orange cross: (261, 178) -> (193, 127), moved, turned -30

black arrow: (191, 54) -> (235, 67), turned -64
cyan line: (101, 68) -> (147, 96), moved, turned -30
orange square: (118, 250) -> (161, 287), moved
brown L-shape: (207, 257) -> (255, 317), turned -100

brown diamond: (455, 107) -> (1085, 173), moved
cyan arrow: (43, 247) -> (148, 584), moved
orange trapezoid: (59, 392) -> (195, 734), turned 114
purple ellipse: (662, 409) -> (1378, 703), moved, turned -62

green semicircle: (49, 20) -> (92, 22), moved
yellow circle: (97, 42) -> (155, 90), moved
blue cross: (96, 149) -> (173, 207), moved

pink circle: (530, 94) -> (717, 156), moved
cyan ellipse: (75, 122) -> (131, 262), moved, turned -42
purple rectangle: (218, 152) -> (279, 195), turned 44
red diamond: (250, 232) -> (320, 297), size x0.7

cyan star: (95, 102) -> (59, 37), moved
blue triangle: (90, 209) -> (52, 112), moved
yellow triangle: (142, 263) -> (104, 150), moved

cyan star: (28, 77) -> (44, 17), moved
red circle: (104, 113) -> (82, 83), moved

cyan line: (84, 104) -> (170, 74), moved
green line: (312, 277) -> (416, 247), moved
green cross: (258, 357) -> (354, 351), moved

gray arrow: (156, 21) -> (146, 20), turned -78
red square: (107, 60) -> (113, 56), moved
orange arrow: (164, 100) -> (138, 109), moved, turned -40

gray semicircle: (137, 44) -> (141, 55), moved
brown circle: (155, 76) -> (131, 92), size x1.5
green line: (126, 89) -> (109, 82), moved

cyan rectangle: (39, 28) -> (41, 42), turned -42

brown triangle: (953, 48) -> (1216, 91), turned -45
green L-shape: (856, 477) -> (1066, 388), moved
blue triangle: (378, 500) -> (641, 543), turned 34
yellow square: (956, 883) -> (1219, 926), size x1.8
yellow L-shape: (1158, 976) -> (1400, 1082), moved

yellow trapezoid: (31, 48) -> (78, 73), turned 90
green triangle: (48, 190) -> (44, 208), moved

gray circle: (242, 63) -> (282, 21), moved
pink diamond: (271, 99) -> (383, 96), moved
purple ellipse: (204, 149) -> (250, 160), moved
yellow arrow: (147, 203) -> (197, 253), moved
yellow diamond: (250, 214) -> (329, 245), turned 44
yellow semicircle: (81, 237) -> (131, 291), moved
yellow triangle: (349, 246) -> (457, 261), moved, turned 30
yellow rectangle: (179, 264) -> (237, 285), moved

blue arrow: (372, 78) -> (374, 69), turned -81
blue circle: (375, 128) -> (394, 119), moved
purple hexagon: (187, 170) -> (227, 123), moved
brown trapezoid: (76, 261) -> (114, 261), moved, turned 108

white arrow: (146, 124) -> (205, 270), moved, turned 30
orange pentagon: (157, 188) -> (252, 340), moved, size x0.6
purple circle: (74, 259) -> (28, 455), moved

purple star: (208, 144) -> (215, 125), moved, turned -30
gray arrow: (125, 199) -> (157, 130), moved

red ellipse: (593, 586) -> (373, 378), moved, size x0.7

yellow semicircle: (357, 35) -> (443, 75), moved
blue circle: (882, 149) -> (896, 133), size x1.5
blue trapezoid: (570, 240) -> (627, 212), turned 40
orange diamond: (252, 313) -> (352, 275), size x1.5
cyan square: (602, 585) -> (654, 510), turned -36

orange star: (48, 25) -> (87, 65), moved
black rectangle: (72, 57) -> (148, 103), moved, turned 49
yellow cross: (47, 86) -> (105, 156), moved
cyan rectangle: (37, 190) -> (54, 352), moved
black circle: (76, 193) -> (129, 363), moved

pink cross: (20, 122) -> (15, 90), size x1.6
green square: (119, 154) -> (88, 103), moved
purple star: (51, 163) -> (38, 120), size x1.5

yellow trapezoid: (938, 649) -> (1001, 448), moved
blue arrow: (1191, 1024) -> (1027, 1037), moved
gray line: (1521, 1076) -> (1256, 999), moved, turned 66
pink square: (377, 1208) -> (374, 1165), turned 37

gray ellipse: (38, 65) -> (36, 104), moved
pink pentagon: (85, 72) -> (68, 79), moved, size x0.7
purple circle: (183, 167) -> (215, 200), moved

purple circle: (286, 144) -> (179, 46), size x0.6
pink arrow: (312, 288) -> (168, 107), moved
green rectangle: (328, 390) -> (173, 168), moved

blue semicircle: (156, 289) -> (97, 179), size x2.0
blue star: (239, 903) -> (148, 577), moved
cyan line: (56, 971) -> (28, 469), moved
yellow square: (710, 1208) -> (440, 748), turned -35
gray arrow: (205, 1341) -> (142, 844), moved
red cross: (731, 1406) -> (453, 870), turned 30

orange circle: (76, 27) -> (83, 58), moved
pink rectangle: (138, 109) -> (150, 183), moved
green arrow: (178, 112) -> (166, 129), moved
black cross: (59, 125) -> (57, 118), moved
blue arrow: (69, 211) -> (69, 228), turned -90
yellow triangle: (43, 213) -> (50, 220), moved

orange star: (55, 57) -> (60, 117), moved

**PROBLEM**
Copy every line of the data above exactly.

**RESULT OF THE TASK**
orange cross: (261, 178) -> (193, 127), moved, turned -30

black arrow: (191, 54) -> (235, 67), turned -64
cyan line: (101, 68) -> (147, 96), moved, turned -30
orange square: (118, 250) -> (161, 287), moved
brown L-shape: (207, 257) -> (255, 317), turned -100

brown diamond: (455, 107) -> (1085, 173), moved
cyan arrow: (43, 247) -> (148, 584), moved
orange trapezoid: (59, 392) -> (195, 734), turned 114
purple ellipse: (662, 409) -> (1378, 703), moved, turned -62

green semicircle: (49, 20) -> (92, 22), moved
yellow circle: (97, 42) -> (155, 90), moved
blue cross: (96, 149) -> (173, 207), moved

pink circle: (530, 94) -> (717, 156), moved
cyan ellipse: (75, 122) -> (131, 262), moved, turned -42
purple rectangle: (218, 152) -> (279, 195), turned 44
red diamond: (250, 232) -> (320, 297), size x0.7

cyan star: (95, 102) -> (59, 37), moved
blue triangle: (90, 209) -> (52, 112), moved
yellow triangle: (142, 263) -> (104, 150), moved

cyan star: (28, 77) -> (44, 17), moved
red circle: (104, 113) -> (82, 83), moved

cyan line: (84, 104) -> (170, 74), moved
green line: (312, 277) -> (416, 247), moved
green cross: (258, 357) -> (354, 351), moved

gray arrow: (156, 21) -> (146, 20), turned -78
red square: (107, 60) -> (113, 56), moved
orange arrow: (164, 100) -> (138, 109), moved, turned -40

gray semicircle: (137, 44) -> (141, 55), moved
brown circle: (155, 76) -> (131, 92), size x1.5
green line: (126, 89) -> (109, 82), moved

cyan rectangle: (39, 28) -> (41, 42), turned -42

brown triangle: (953, 48) -> (1216, 91), turned -45
green L-shape: (856, 477) -> (1066, 388), moved
blue triangle: (378, 500) -> (641, 543), turned 34
yellow square: (956, 883) -> (1219, 926), size x1.8
yellow L-shape: (1158, 976) -> (1400, 1082), moved

yellow trapezoid: (31, 48) -> (78, 73), turned 90
green triangle: (48, 190) -> (44, 208), moved

gray circle: (242, 63) -> (282, 21), moved
pink diamond: (271, 99) -> (383, 96), moved
purple ellipse: (204, 149) -> (250, 160), moved
yellow arrow: (147, 203) -> (197, 253), moved
yellow diamond: (250, 214) -> (329, 245), turned 44
yellow semicircle: (81, 237) -> (131, 291), moved
yellow triangle: (349, 246) -> (457, 261), moved, turned 30
yellow rectangle: (179, 264) -> (237, 285), moved

blue arrow: (372, 78) -> (374, 69), turned -81
blue circle: (375, 128) -> (394, 119), moved
purple hexagon: (187, 170) -> (227, 123), moved
brown trapezoid: (76, 261) -> (114, 261), moved, turned 108

white arrow: (146, 124) -> (205, 270), moved, turned 30
orange pentagon: (157, 188) -> (252, 340), moved, size x0.6
purple circle: (74, 259) -> (28, 455), moved

purple star: (208, 144) -> (215, 125), moved, turned -30
gray arrow: (125, 199) -> (157, 130), moved

red ellipse: (593, 586) -> (373, 378), moved, size x0.7

yellow semicircle: (357, 35) -> (443, 75), moved
blue circle: (882, 149) -> (896, 133), size x1.5
blue trapezoid: (570, 240) -> (627, 212), turned 40
orange diamond: (252, 313) -> (352, 275), size x1.5
cyan square: (602, 585) -> (654, 510), turned -36

orange star: (48, 25) -> (87, 65), moved
black rectangle: (72, 57) -> (148, 103), moved, turned 49
yellow cross: (47, 86) -> (105, 156), moved
cyan rectangle: (37, 190) -> (54, 352), moved
black circle: (76, 193) -> (129, 363), moved

pink cross: (20, 122) -> (15, 90), size x1.6
green square: (119, 154) -> (88, 103), moved
purple star: (51, 163) -> (38, 120), size x1.5

yellow trapezoid: (938, 649) -> (1001, 448), moved
blue arrow: (1191, 1024) -> (1027, 1037), moved
gray line: (1521, 1076) -> (1256, 999), moved, turned 66
pink square: (377, 1208) -> (374, 1165), turned 37

gray ellipse: (38, 65) -> (36, 104), moved
pink pentagon: (85, 72) -> (68, 79), moved, size x0.7
purple circle: (183, 167) -> (215, 200), moved

purple circle: (286, 144) -> (179, 46), size x0.6
pink arrow: (312, 288) -> (168, 107), moved
green rectangle: (328, 390) -> (173, 168), moved

blue semicircle: (156, 289) -> (97, 179), size x2.0
blue star: (239, 903) -> (148, 577), moved
cyan line: (56, 971) -> (28, 469), moved
yellow square: (710, 1208) -> (440, 748), turned -35
gray arrow: (205, 1341) -> (142, 844), moved
red cross: (731, 1406) -> (453, 870), turned 30

orange circle: (76, 27) -> (83, 58), moved
pink rectangle: (138, 109) -> (150, 183), moved
green arrow: (178, 112) -> (166, 129), moved
black cross: (59, 125) -> (57, 118), moved
blue arrow: (69, 211) -> (69, 228), turned -90
yellow triangle: (43, 213) -> (50, 220), moved

orange star: (55, 57) -> (60, 117), moved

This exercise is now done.